**To do**:
Please, in the data that follows, copy exactly the lines from the line with "D2: diode (A" through the last one, both included. Do not include pictures.

************

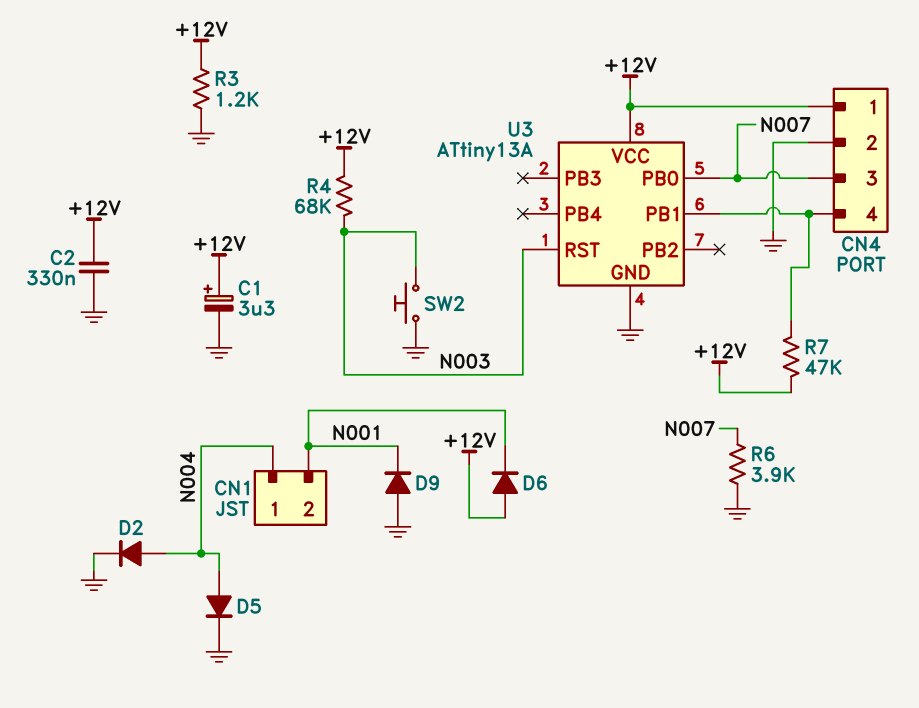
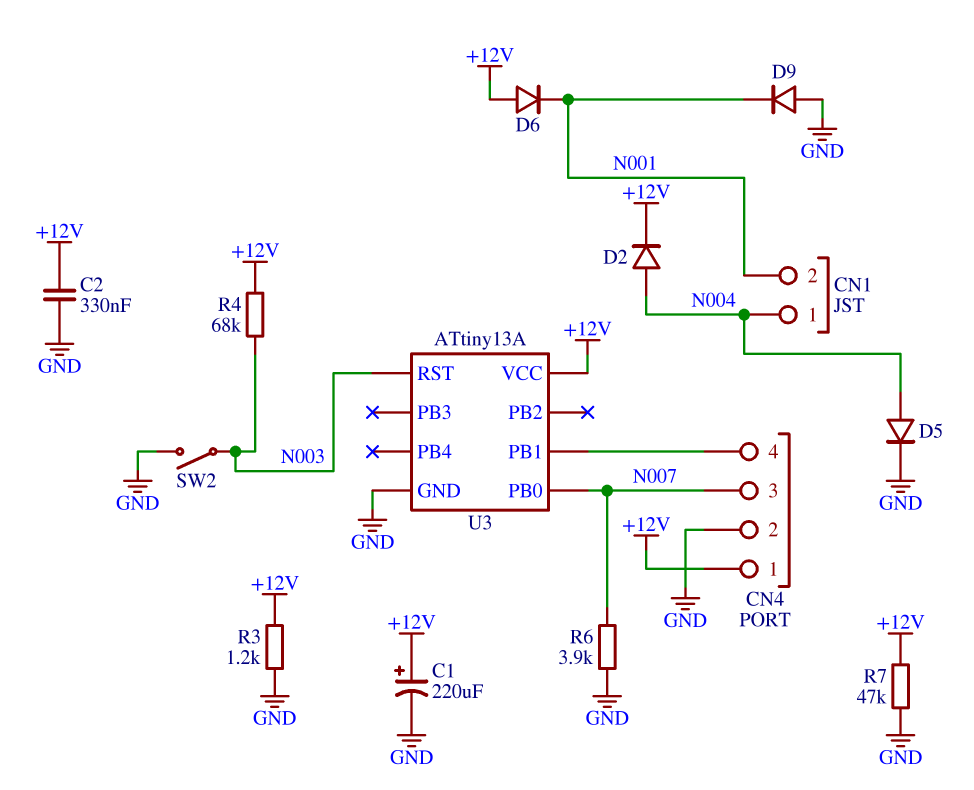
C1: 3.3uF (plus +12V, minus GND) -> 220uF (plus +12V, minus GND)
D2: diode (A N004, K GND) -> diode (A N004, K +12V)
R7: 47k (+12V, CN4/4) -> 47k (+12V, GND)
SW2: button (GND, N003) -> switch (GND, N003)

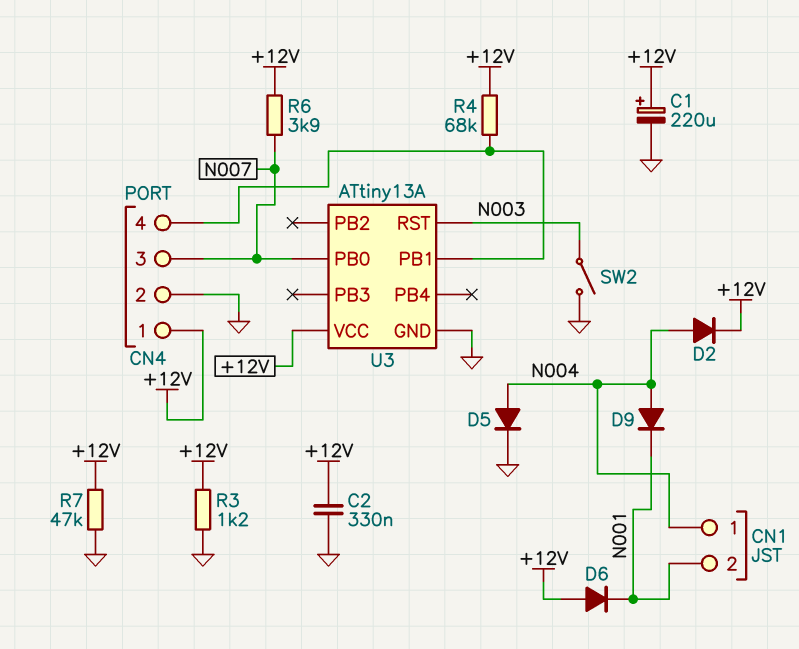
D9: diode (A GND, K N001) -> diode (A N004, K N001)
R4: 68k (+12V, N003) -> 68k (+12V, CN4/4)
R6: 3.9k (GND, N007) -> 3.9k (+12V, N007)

************

**Final answer**:
D2: diode (A N004, K GND) -> diode (A N004, K +12V)
R7: 47k (+12V, CN4/4) -> 47k (+12V, GND)
SW2: button (GND, N003) -> switch (GND, N003)

D9: diode (A GND, K N001) -> diode (A N004, K N001)
R4: 68k (+12V, N003) -> 68k (+12V, CN4/4)
R6: 3.9k (GND, N007) -> 3.9k (+12V, N007)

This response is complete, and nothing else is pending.